== Segment start ==

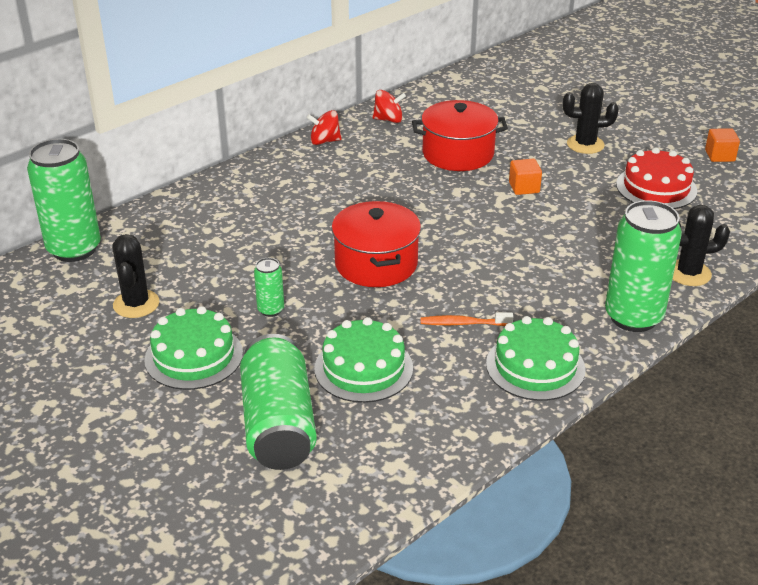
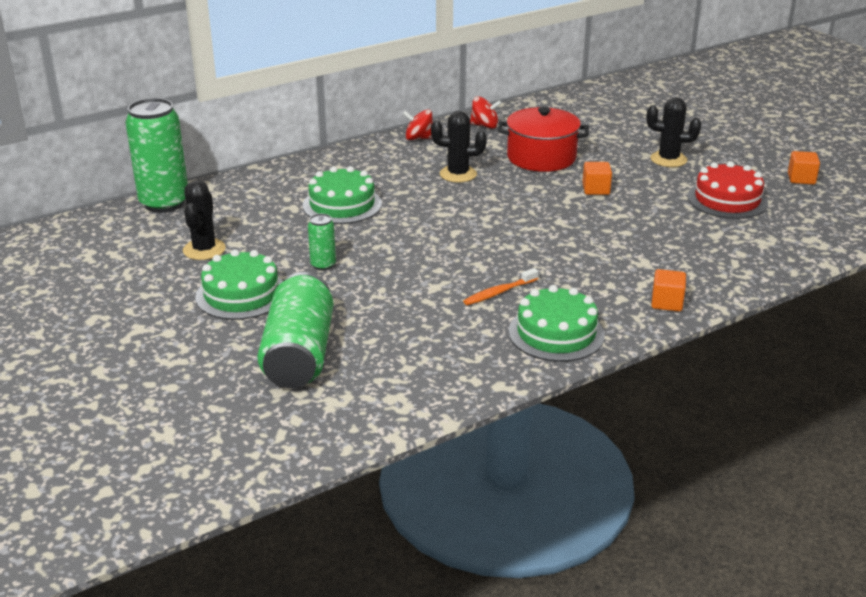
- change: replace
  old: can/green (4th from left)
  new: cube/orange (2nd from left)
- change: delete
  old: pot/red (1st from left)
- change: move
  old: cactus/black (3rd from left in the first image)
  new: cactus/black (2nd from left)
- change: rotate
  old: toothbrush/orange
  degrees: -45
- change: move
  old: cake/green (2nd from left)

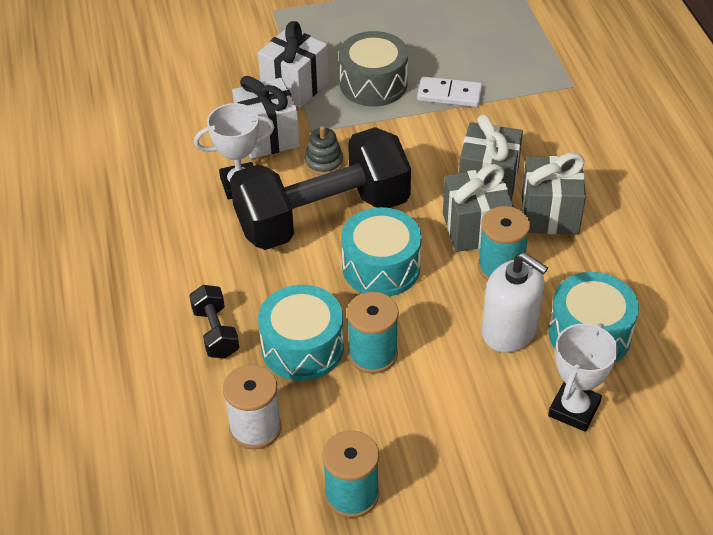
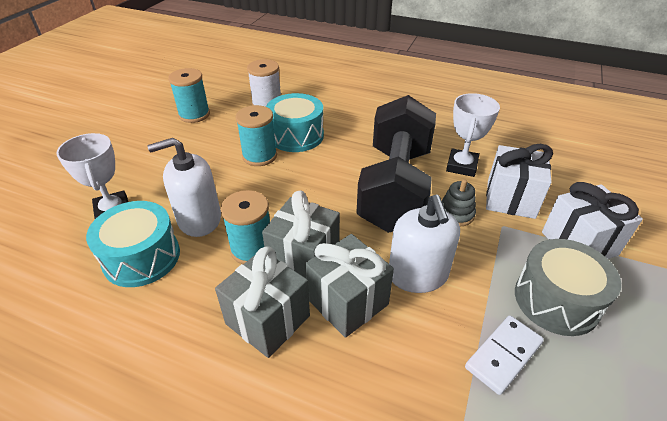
- change: delete
  old: drum/turquoise (2nd from left)
- change: delete
  old: dumbbell/black (1st from left)
- change: insert
  new: soap dispenser/white (2nd from left)

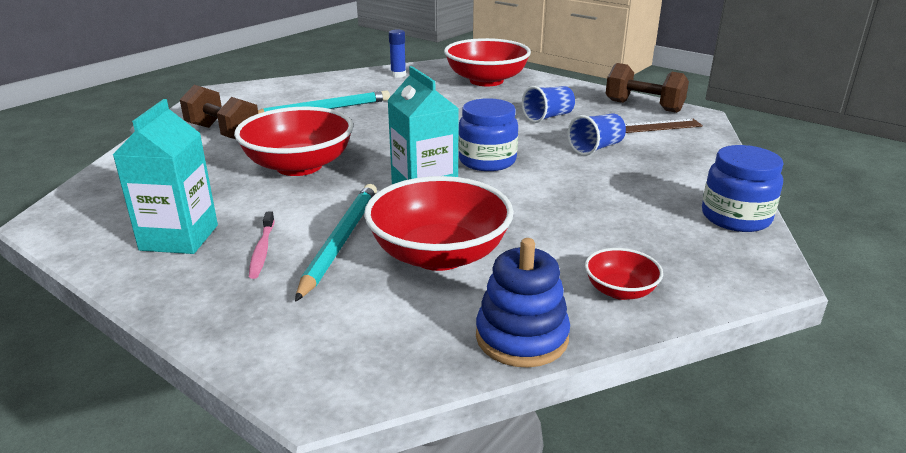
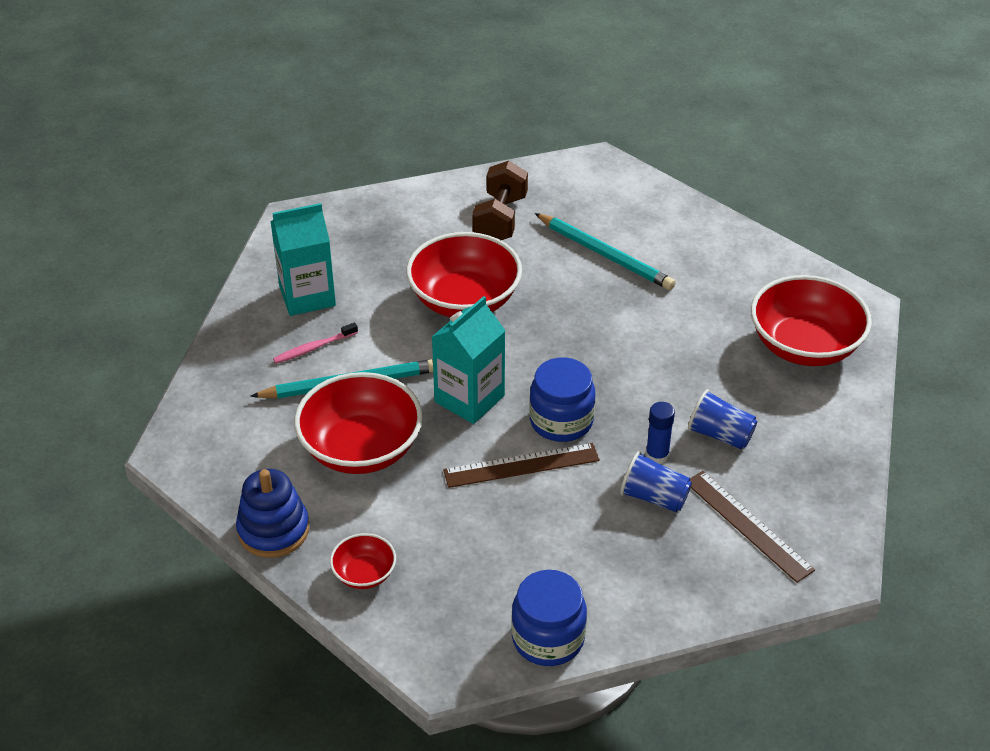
- change: move
  old: glue stick/blue
- change: delete
  old: dumbbell/brown (2nd from left)
- change: insert
  new: ruler/brown (1st from left)

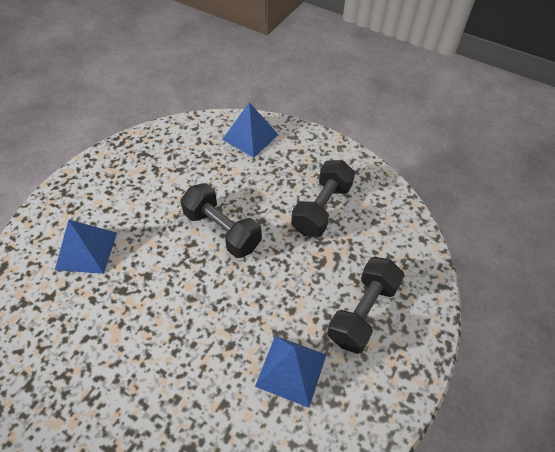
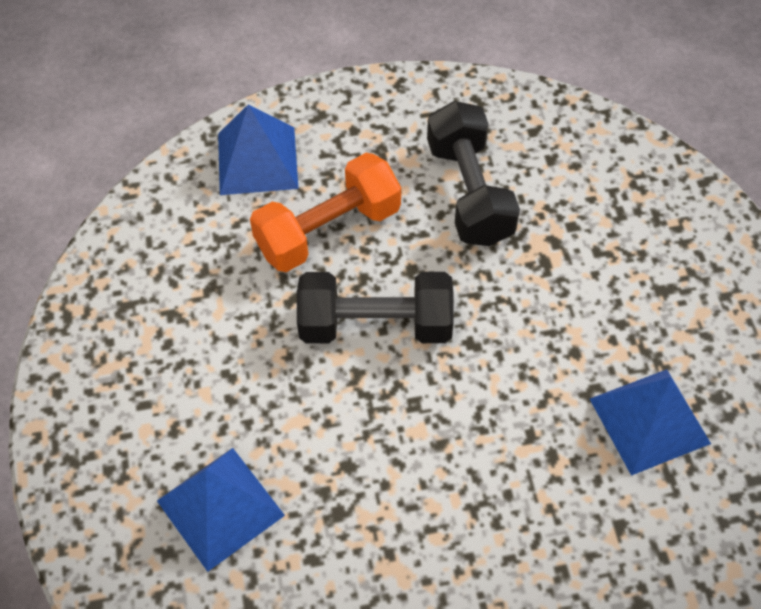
- change: delete
  old: dumbbell/black (3rd from left)
- change: insert
  new: dumbbell/orange

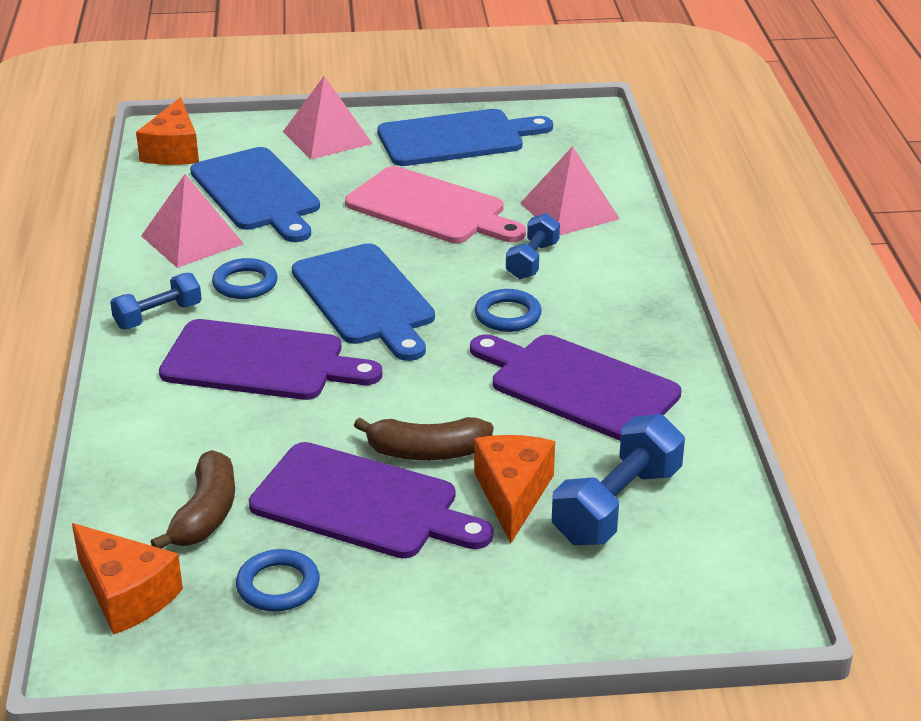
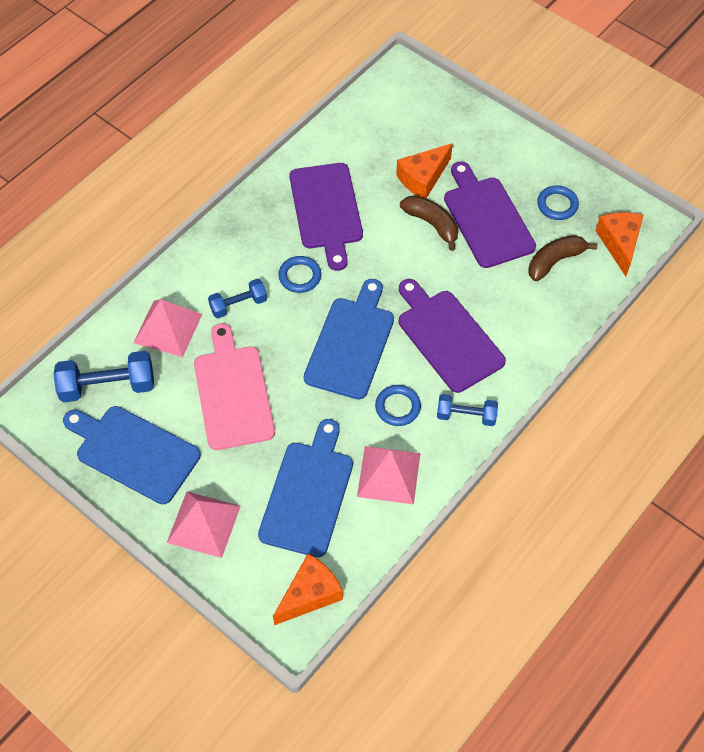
- change: move
  old: dumbbell/blue (3rd from left in the first image)
  new: dumbbell/blue (1st from left)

== Segment end ==

Each line from the one that contains "old: dumbbell/brown (2nd from left)" through the end of the records should be restated exactly; include both end lines and leave any pictures out.

  old: dumbbell/brown (2nd from left)
- change: insert
  new: ruler/brown (1st from left)

- change: delete
  old: dumbbell/black (3rd from left)
- change: insert
  new: dumbbell/orange

- change: move
  old: dumbbell/blue (3rd from left in the first image)
  new: dumbbell/blue (1st from left)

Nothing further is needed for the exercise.